Data section:
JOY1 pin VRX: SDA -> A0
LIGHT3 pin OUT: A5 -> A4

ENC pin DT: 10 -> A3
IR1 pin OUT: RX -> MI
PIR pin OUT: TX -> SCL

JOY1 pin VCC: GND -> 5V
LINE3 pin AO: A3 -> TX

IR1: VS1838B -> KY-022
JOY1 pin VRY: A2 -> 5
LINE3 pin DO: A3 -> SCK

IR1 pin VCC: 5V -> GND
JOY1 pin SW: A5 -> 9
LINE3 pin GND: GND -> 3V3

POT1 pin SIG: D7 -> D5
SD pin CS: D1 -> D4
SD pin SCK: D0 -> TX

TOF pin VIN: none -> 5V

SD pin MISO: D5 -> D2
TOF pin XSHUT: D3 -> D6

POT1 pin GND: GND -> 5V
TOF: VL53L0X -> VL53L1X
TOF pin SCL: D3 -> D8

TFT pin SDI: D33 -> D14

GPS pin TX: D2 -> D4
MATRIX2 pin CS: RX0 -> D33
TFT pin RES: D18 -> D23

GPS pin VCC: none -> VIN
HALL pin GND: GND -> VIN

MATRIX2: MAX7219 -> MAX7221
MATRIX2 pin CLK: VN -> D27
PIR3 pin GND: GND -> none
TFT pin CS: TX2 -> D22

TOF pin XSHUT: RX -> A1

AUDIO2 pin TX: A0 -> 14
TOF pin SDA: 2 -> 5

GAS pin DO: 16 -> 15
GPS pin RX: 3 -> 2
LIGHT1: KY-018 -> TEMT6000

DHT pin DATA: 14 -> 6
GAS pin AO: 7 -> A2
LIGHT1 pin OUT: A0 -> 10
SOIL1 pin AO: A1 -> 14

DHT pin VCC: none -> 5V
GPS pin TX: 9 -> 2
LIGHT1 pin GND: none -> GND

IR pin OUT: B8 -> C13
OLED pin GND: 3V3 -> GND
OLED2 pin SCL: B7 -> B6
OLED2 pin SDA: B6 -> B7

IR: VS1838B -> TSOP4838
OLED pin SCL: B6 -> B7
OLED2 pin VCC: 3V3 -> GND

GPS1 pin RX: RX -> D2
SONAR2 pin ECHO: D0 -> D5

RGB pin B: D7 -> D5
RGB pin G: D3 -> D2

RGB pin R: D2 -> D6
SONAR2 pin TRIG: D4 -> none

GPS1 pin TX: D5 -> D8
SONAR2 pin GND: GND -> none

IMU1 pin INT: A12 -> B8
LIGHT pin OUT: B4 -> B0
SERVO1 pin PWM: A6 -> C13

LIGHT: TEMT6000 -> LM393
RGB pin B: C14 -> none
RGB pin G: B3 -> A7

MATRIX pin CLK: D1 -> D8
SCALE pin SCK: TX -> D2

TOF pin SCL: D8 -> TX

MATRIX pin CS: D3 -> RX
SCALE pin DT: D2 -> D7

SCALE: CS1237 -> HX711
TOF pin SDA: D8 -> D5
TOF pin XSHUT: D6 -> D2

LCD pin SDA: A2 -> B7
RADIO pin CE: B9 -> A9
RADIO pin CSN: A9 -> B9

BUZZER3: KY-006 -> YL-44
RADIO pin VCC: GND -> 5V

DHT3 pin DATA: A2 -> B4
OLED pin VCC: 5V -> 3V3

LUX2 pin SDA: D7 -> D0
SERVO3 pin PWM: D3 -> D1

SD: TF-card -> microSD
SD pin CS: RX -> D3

Task:
Every entry should be output exactly as written, please.

Exercise solution:
JOY1 pin VRX: SDA -> A0
LIGHT3 pin OUT: A5 -> A4

ENC pin DT: 10 -> A3
IR1 pin OUT: RX -> MI
PIR pin OUT: TX -> SCL

JOY1 pin VCC: GND -> 5V
LINE3 pin AO: A3 -> TX

IR1: VS1838B -> KY-022
JOY1 pin VRY: A2 -> 5
LINE3 pin DO: A3 -> SCK

IR1 pin VCC: 5V -> GND
JOY1 pin SW: A5 -> 9
LINE3 pin GND: GND -> 3V3

POT1 pin SIG: D7 -> D5
SD pin CS: D1 -> D4
SD pin SCK: D0 -> TX

TOF pin VIN: none -> 5V

SD pin MISO: D5 -> D2
TOF pin XSHUT: D3 -> D6

POT1 pin GND: GND -> 5V
TOF: VL53L0X -> VL53L1X
TOF pin SCL: D3 -> D8

TFT pin SDI: D33 -> D14

GPS pin TX: D2 -> D4
MATRIX2 pin CS: RX0 -> D33
TFT pin RES: D18 -> D23

GPS pin VCC: none -> VIN
HALL pin GND: GND -> VIN

MATRIX2: MAX7219 -> MAX7221
MATRIX2 pin CLK: VN -> D27
PIR3 pin GND: GND -> none
TFT pin CS: TX2 -> D22

TOF pin XSHUT: RX -> A1

AUDIO2 pin TX: A0 -> 14
TOF pin SDA: 2 -> 5

GAS pin DO: 16 -> 15
GPS pin RX: 3 -> 2
LIGHT1: KY-018 -> TEMT6000

DHT pin DATA: 14 -> 6
GAS pin AO: 7 -> A2
LIGHT1 pin OUT: A0 -> 10
SOIL1 pin AO: A1 -> 14

DHT pin VCC: none -> 5V
GPS pin TX: 9 -> 2
LIGHT1 pin GND: none -> GND

IR pin OUT: B8 -> C13
OLED pin GND: 3V3 -> GND
OLED2 pin SCL: B7 -> B6
OLED2 pin SDA: B6 -> B7

IR: VS1838B -> TSOP4838
OLED pin SCL: B6 -> B7
OLED2 pin VCC: 3V3 -> GND

GPS1 pin RX: RX -> D2
SONAR2 pin ECHO: D0 -> D5

RGB pin B: D7 -> D5
RGB pin G: D3 -> D2

RGB pin R: D2 -> D6
SONAR2 pin TRIG: D4 -> none

GPS1 pin TX: D5 -> D8
SONAR2 pin GND: GND -> none

IMU1 pin INT: A12 -> B8
LIGHT pin OUT: B4 -> B0
SERVO1 pin PWM: A6 -> C13

LIGHT: TEMT6000 -> LM393
RGB pin B: C14 -> none
RGB pin G: B3 -> A7

MATRIX pin CLK: D1 -> D8
SCALE pin SCK: TX -> D2

TOF pin SCL: D8 -> TX

MATRIX pin CS: D3 -> RX
SCALE pin DT: D2 -> D7

SCALE: CS1237 -> HX711
TOF pin SDA: D8 -> D5
TOF pin XSHUT: D6 -> D2

LCD pin SDA: A2 -> B7
RADIO pin CE: B9 -> A9
RADIO pin CSN: A9 -> B9

BUZZER3: KY-006 -> YL-44
RADIO pin VCC: GND -> 5V

DHT3 pin DATA: A2 -> B4
OLED pin VCC: 5V -> 3V3

LUX2 pin SDA: D7 -> D0
SERVO3 pin PWM: D3 -> D1

SD: TF-card -> microSD
SD pin CS: RX -> D3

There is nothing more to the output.